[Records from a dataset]
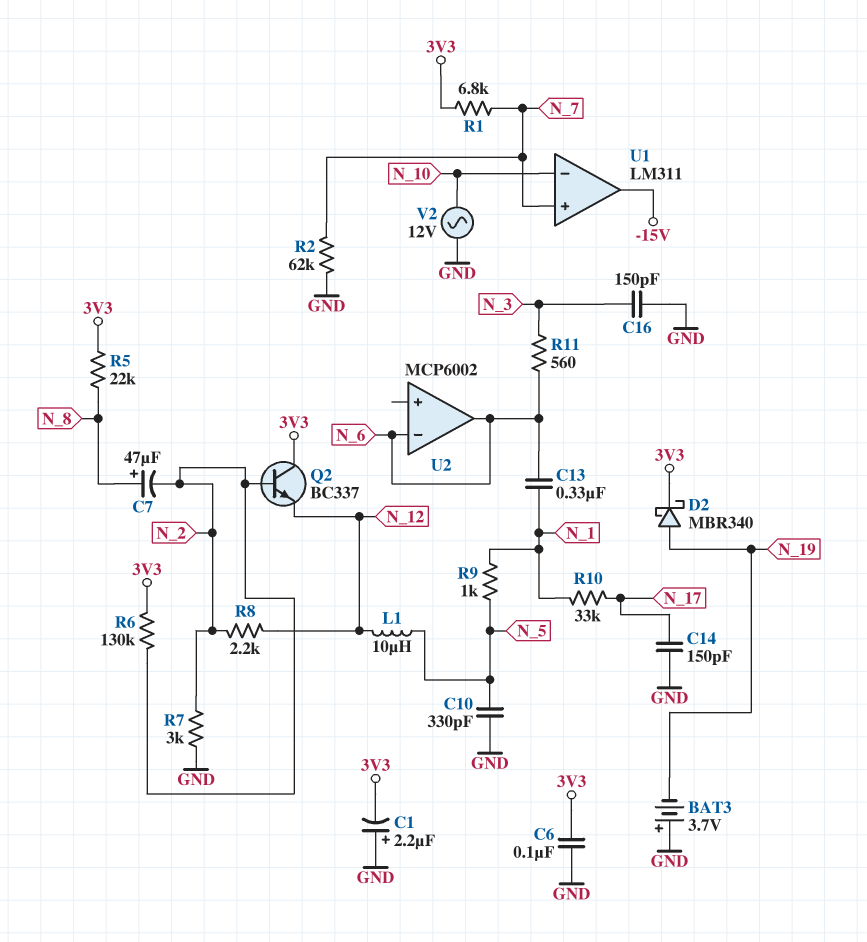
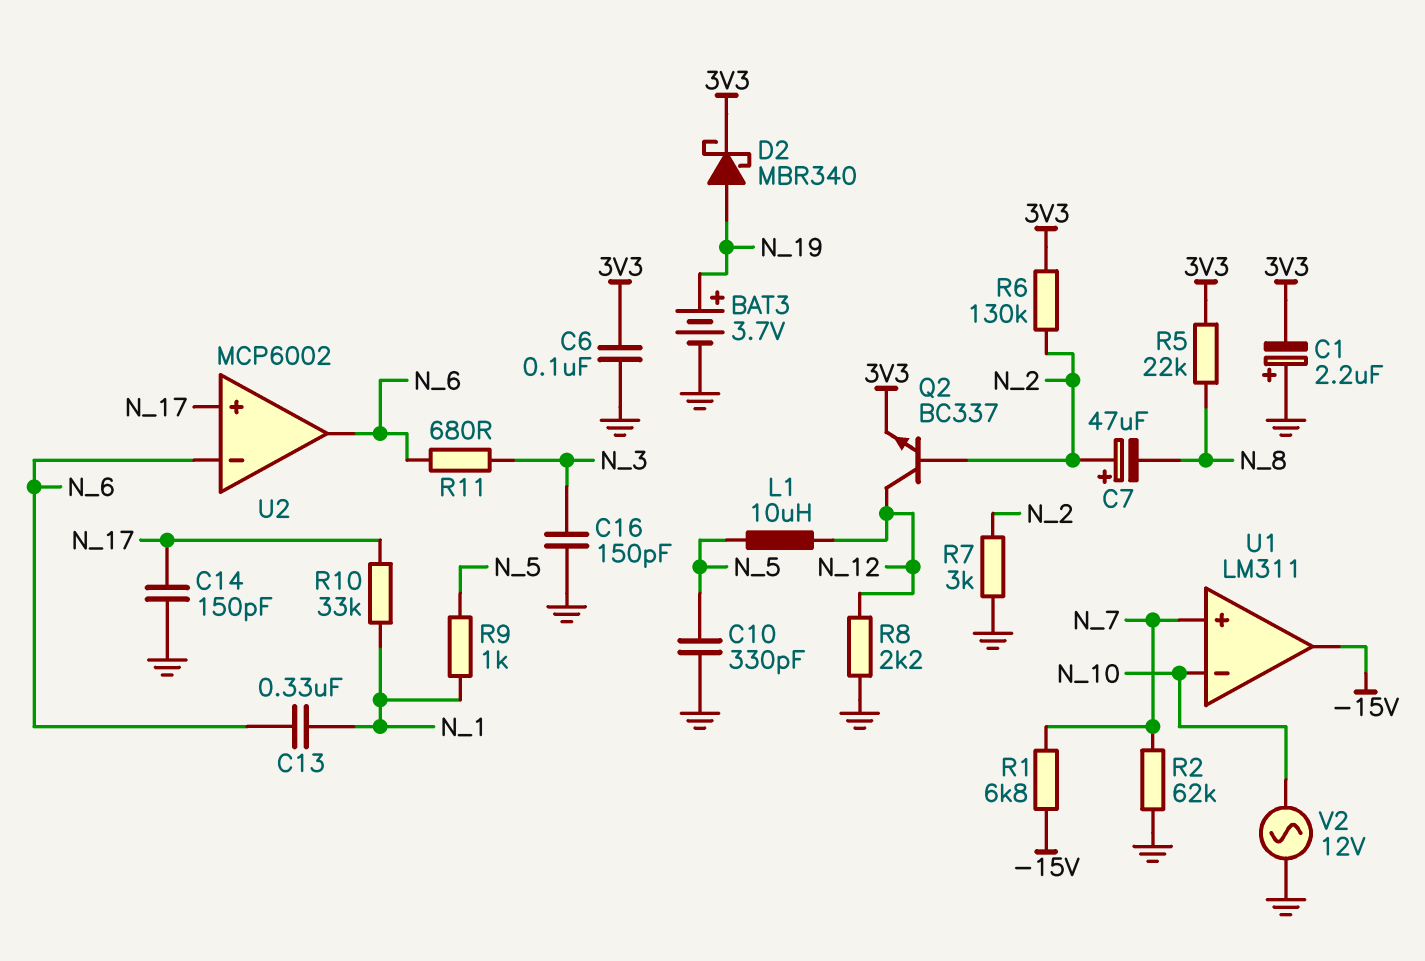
BAT3: 3.7V (plus GND, minus N_19) -> 3.7V (plus N_19, minus GND)
C7: 47uF (plus N_8, minus N_2) -> 47uF (plus N_2, minus N_8)
Q2: NPN BC337 (B N_2, C 3V3, E N_12) -> NPN BC337 (B N_2, C N_12, E 3V3)
R1: 6.8k (3V3, N_7) -> 6.8k (-15V, N_7)
R8: 2.2k (N_2, N_12) -> 2.2k (GND, N_12)
R11: 560 (N_3, N_6) -> 680 (N_3, N_6)
U2 pin in+: none -> N_17

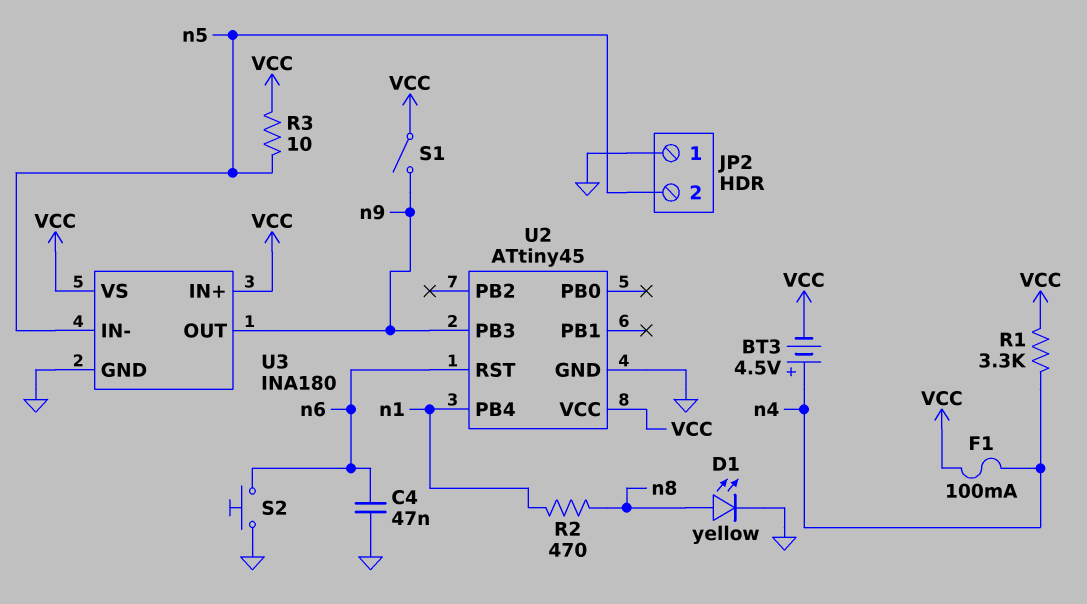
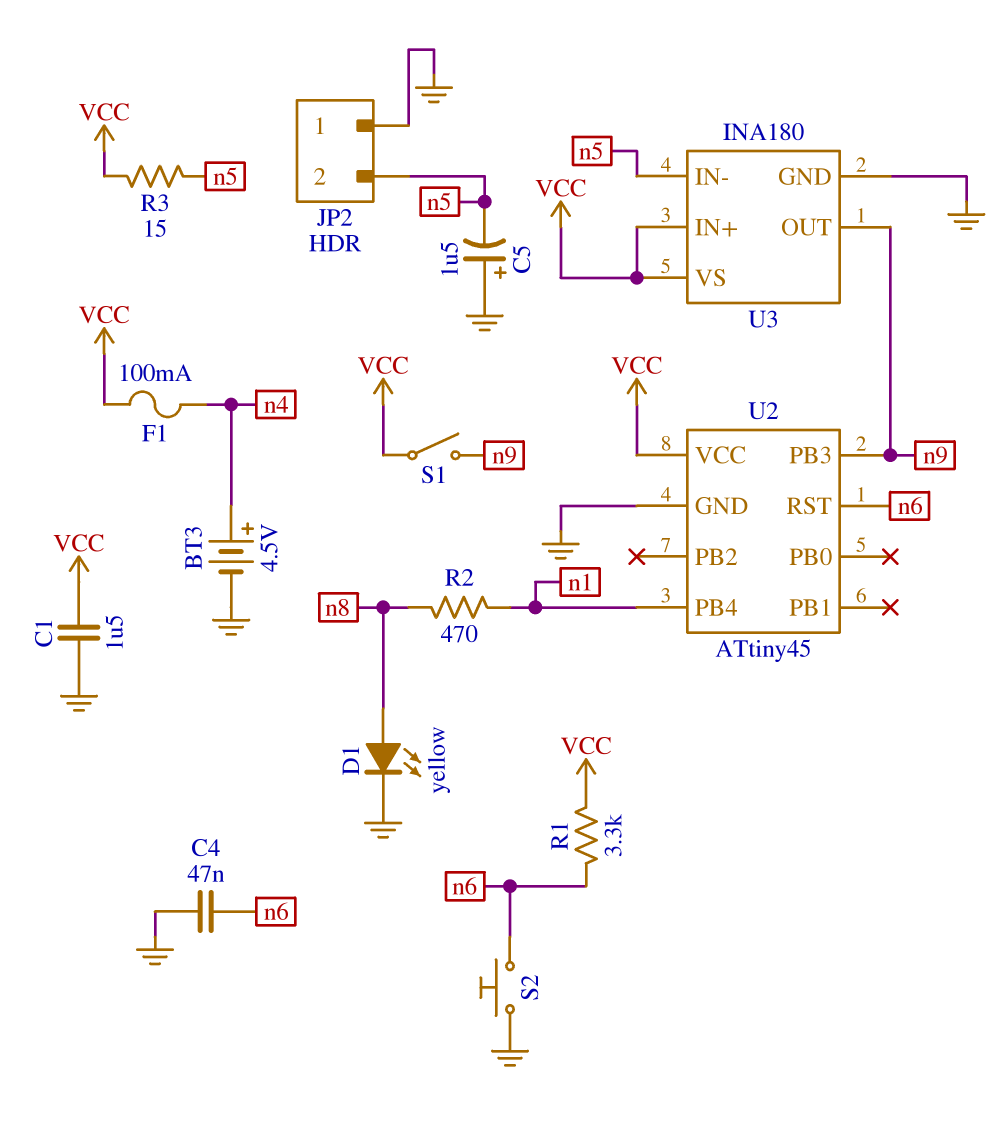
BT3: 4.5V (plus n4, minus VCC) -> 4.5V (plus n4, minus GND)
C1: none -> 1.5uF (GND, VCC)
C5: none -> 1.5uF (plus GND, minus n5)
R1: 3.3k (VCC, n4) -> 3.3k (VCC, n6)
R3: 10 (VCC, n5) -> 15 (VCC, n5)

*Assignment*. Your answer must be the lines from the one containing "C7: 47uF (plus" through the last line of the records, printed exactly with no pictures; please include both ends.

*Answer section*.
C7: 47uF (plus N_8, minus N_2) -> 47uF (plus N_2, minus N_8)
Q2: NPN BC337 (B N_2, C 3V3, E N_12) -> NPN BC337 (B N_2, C N_12, E 3V3)
R1: 6.8k (3V3, N_7) -> 6.8k (-15V, N_7)
R8: 2.2k (N_2, N_12) -> 2.2k (GND, N_12)
R11: 560 (N_3, N_6) -> 680 (N_3, N_6)
U2 pin in+: none -> N_17

BT3: 4.5V (plus n4, minus VCC) -> 4.5V (plus n4, minus GND)
C1: none -> 1.5uF (GND, VCC)
C5: none -> 1.5uF (plus GND, minus n5)
R1: 3.3k (VCC, n4) -> 3.3k (VCC, n6)
R3: 10 (VCC, n5) -> 15 (VCC, n5)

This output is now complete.